Task goal: Only the final stretch of lines is needed: output exactly the line containing "Someone carried the donut [niebieski]" and all lines following it in the listing below.

Task input:
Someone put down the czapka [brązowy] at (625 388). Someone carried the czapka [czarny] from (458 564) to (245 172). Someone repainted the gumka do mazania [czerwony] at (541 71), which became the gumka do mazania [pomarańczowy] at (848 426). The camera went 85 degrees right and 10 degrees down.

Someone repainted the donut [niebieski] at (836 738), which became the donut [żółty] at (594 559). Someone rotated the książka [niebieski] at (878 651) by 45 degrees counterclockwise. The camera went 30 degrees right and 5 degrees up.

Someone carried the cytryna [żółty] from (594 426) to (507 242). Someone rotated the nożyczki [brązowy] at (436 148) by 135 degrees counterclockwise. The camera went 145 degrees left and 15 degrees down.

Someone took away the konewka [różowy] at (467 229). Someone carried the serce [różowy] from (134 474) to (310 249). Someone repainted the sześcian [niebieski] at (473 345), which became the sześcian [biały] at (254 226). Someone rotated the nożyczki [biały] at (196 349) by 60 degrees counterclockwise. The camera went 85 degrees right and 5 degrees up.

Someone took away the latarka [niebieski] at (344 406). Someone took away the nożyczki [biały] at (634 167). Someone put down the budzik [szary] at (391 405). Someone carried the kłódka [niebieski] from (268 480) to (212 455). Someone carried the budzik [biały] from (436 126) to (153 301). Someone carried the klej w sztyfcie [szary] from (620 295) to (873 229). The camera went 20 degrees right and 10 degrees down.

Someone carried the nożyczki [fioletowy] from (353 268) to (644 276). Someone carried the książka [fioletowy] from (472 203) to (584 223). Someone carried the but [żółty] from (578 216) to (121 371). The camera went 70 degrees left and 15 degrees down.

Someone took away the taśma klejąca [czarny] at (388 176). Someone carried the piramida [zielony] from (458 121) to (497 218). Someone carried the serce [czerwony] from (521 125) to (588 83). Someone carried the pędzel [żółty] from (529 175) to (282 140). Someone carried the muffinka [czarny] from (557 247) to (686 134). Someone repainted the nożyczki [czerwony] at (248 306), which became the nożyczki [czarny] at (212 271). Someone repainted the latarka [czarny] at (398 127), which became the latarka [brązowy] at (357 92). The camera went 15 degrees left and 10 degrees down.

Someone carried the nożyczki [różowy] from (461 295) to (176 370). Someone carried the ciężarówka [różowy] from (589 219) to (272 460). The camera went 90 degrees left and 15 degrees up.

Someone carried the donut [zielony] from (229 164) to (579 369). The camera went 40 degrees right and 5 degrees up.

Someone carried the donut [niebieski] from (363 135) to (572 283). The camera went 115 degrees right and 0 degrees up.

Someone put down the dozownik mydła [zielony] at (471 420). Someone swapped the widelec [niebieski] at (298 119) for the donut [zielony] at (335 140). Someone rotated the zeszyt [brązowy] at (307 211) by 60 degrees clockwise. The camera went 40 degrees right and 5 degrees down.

Your solution:
Someone carried the donut [niebieski] from (363 135) to (572 283). The camera went 115 degrees right and 0 degrees up.

Someone put down the dozownik mydła [zielony] at (471 420). Someone swapped the widelec [niebieski] at (298 119) for the donut [zielony] at (335 140). Someone rotated the zeszyt [brązowy] at (307 211) by 60 degrees clockwise. The camera went 40 degrees right and 5 degrees down.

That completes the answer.